__Task goal__: Every entry that follows is to be set down exactly, with its pictures omitted.

__Extracted entries__:
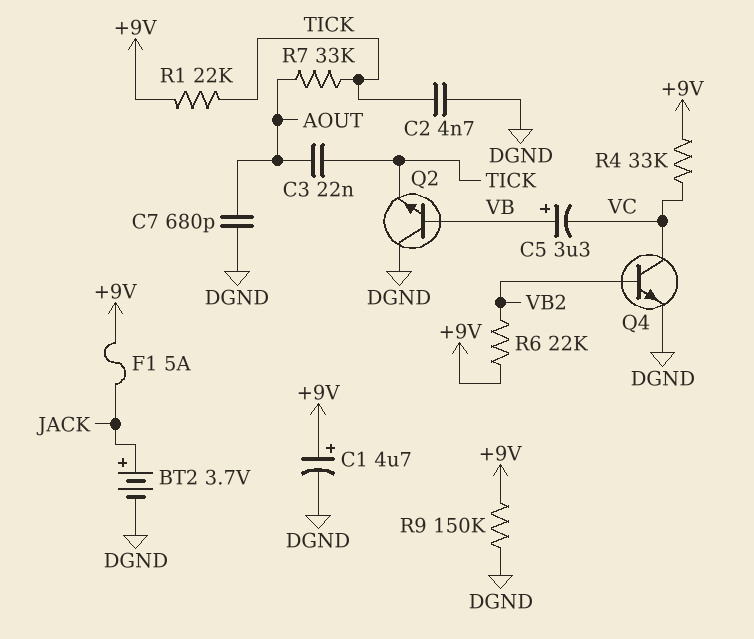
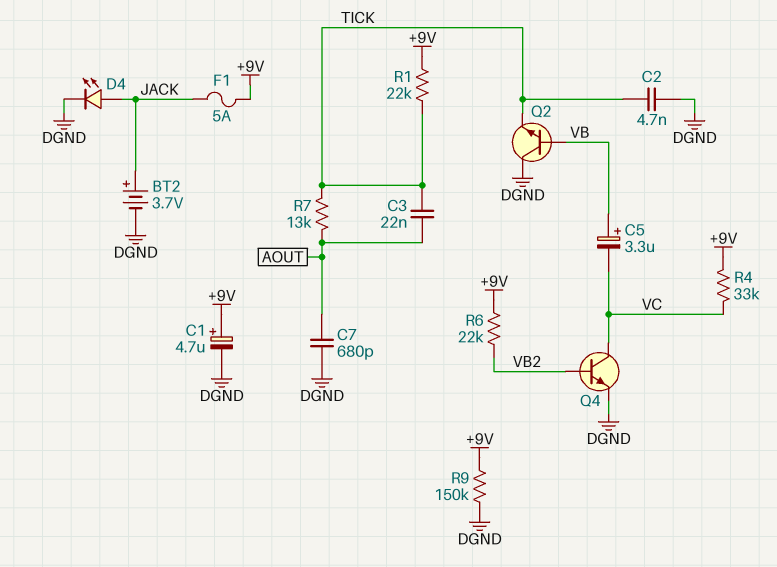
D4: none -> LED (A JACK, K DGND)
R7: 33k (AOUT, TICK) -> 13k (AOUT, TICK)

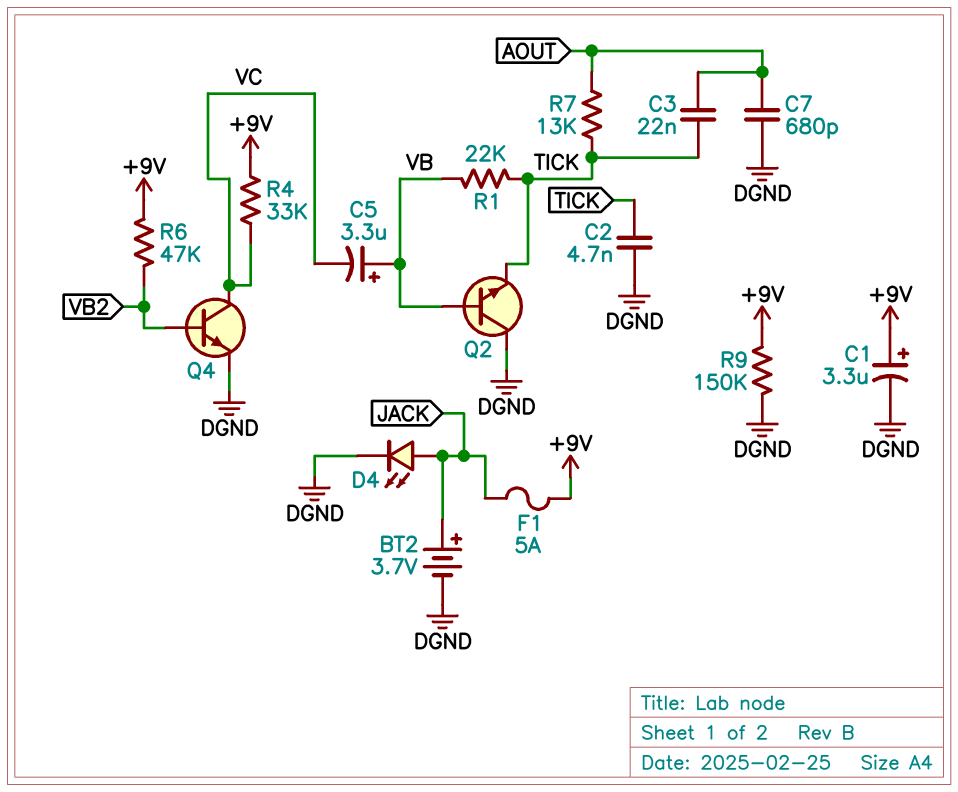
C1: 4.7uF (plus +9V, minus DGND) -> 3.3uF (plus +9V, minus DGND)
R1: 22k (+9V, TICK) -> 22k (TICK, VB)
R6: 22k (+9V, VB2) -> 47k (+9V, VB2)

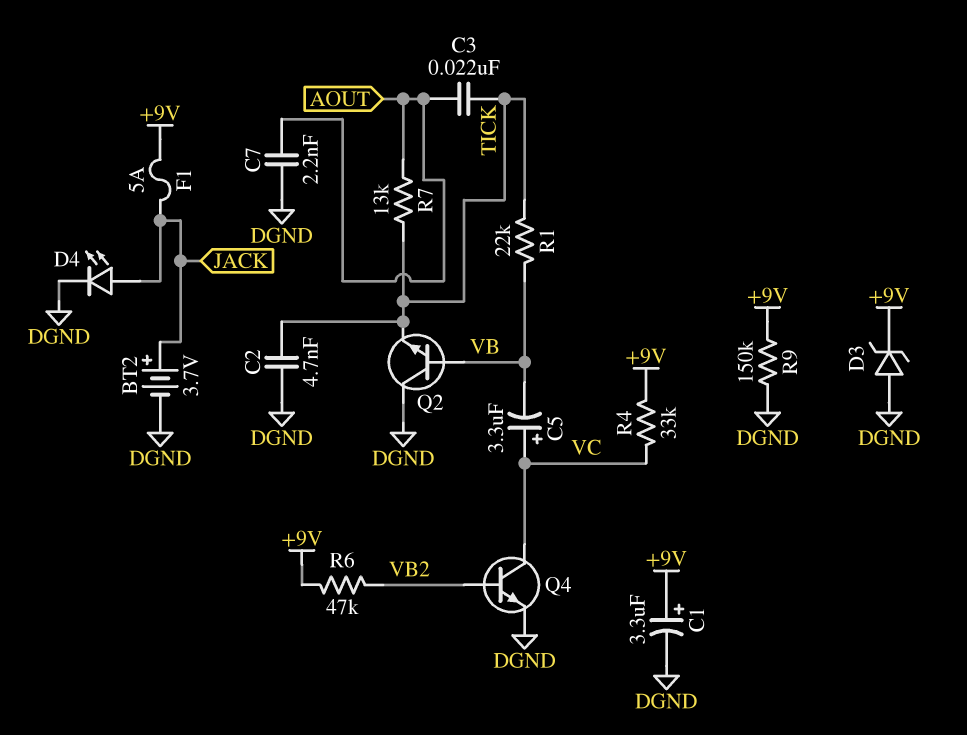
C5: 3.3uF (plus VB, minus VC) -> 3.3uF (plus VC, minus VB)
C7: 680pF (AOUT, DGND) -> 2.2nF (AOUT, DGND)
D3: none -> zener (A DGND, K +9V)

__Task output__:
D4: none -> LED (A JACK, K DGND)
R7: 33k (AOUT, TICK) -> 13k (AOUT, TICK)

C1: 4.7uF (plus +9V, minus DGND) -> 3.3uF (plus +9V, minus DGND)
R1: 22k (+9V, TICK) -> 22k (TICK, VB)
R6: 22k (+9V, VB2) -> 47k (+9V, VB2)

C5: 3.3uF (plus VB, minus VC) -> 3.3uF (plus VC, minus VB)
C7: 680pF (AOUT, DGND) -> 2.2nF (AOUT, DGND)
D3: none -> zener (A DGND, K +9V)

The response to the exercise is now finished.